What lines in the entries below contain the word "dumbbell"? Copy all of them.

==========

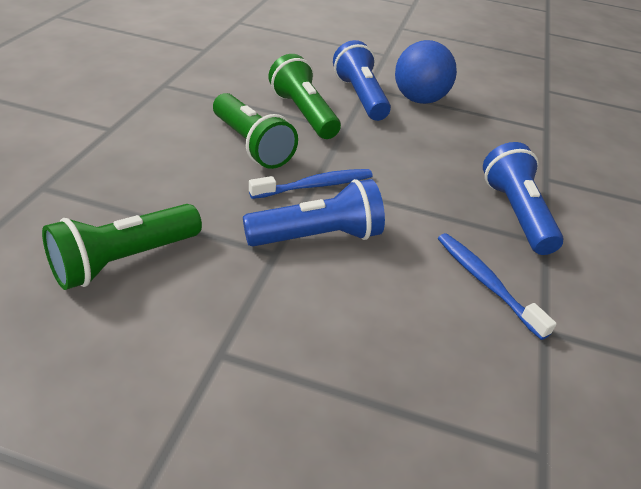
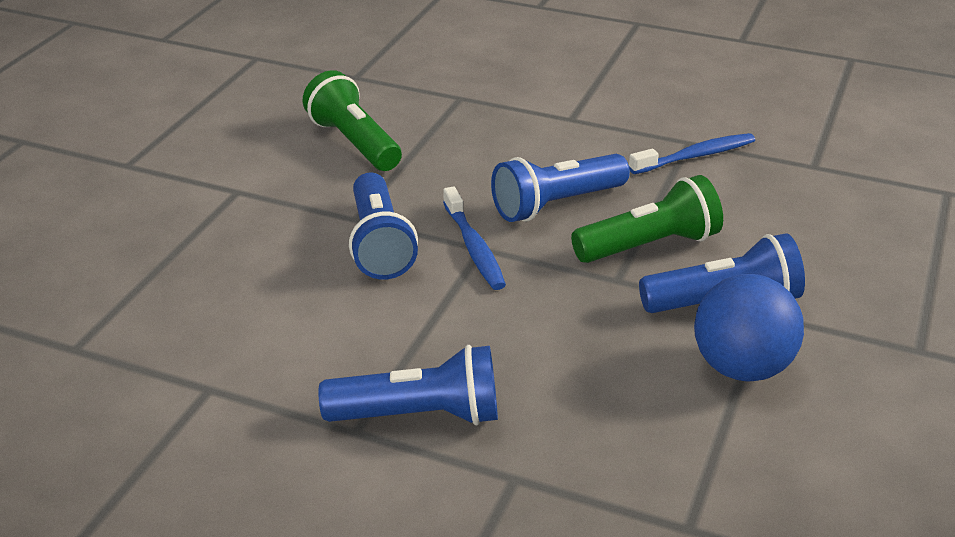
camera: 100 degrees right, 5 degrees down
(251, 145) = (556, 204): green flashlight -> blue flashlight
(485, 283) = (289, 357): blue toothbrush -> blue toothbrush (695, 156)

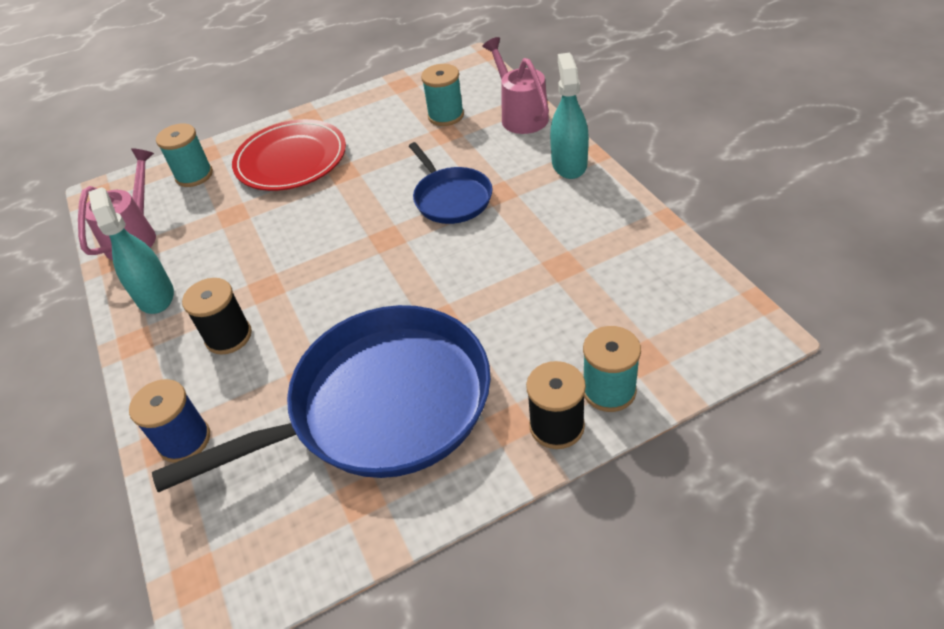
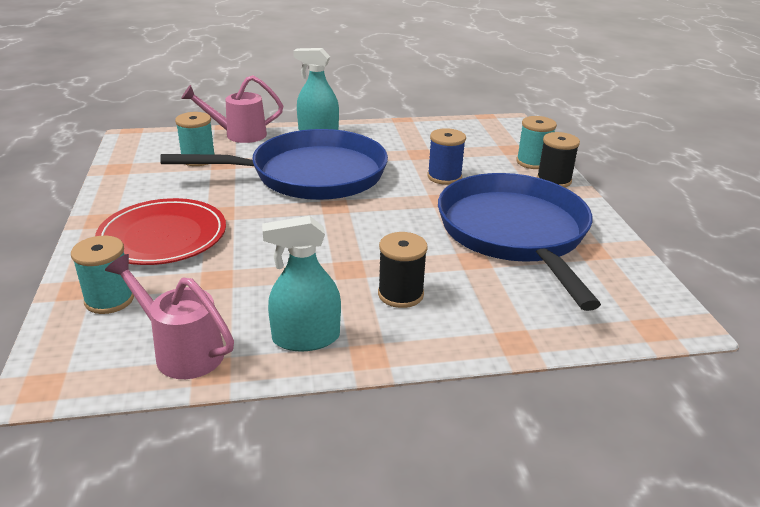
camera: 80 degrees left, 15 degrees down
(184, 440) = (516, 327): blue spool -> blue spool (444, 177)
(451, 198) = (311, 174): blue pan -> blue pan, size x1.99

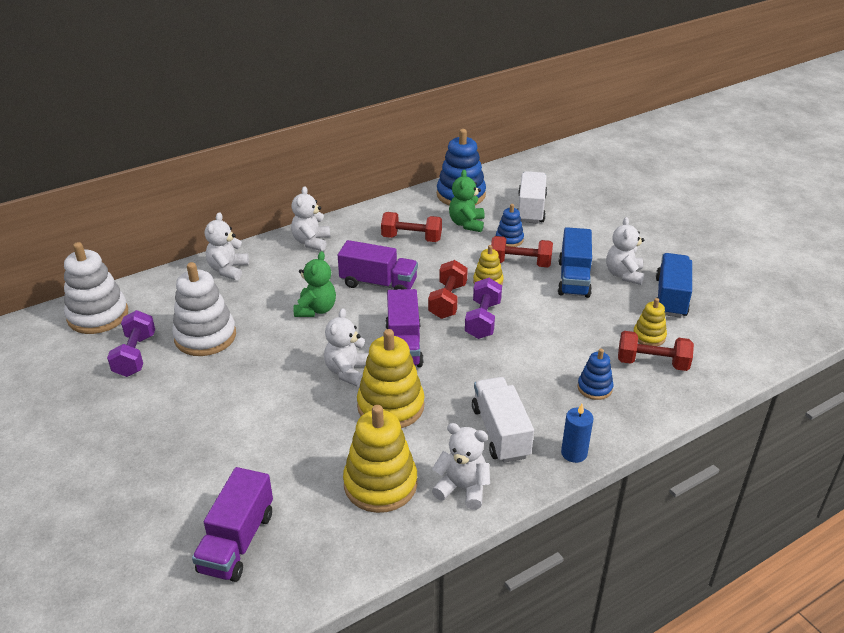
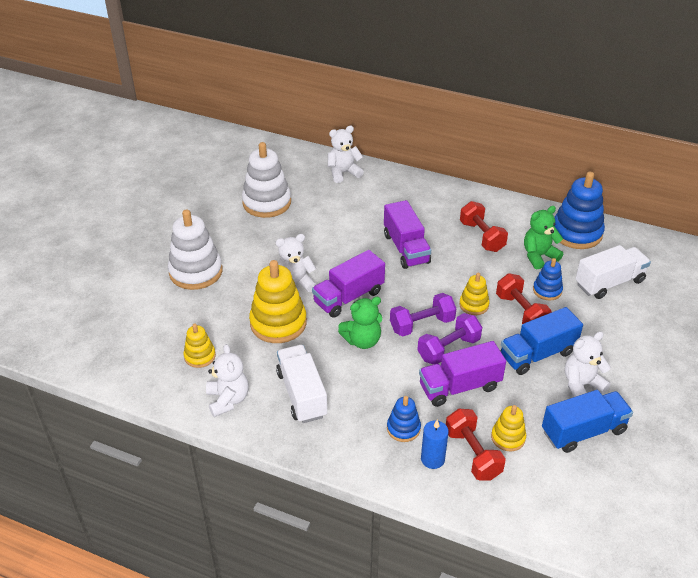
camera: 55 degrees right, 5 degrees up
(98, 315) = (243, 150): white stacking toy -> white stacking toy (196, 272)
(135, 355) = (222, 186): purple dumbbell -> purple dumbbell (448, 349)
(237, 542) = (104, 317): purple truck -> purple truck (459, 387)
(311, 242) = (417, 191): white teddy bear -> none
(316, 309) = (344, 234): green teddy bear -> green teddy bear (362, 340)
(380, 484) = (200, 356): yellow stacking toy -> yellow stacking toy, size x0.53
(447, 301) = (424, 294): red dumbbell -> none
(500, 432) = (302, 394): white truck -> white truck turned 60 degrees counterclockwise
(574, 453) = (315, 447): blue candle -> blue candle (432, 459)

==========

**Your response:**
(135, 355) = (222, 186): purple dumbbell -> purple dumbbell (448, 349)
(447, 301) = (424, 294): red dumbbell -> none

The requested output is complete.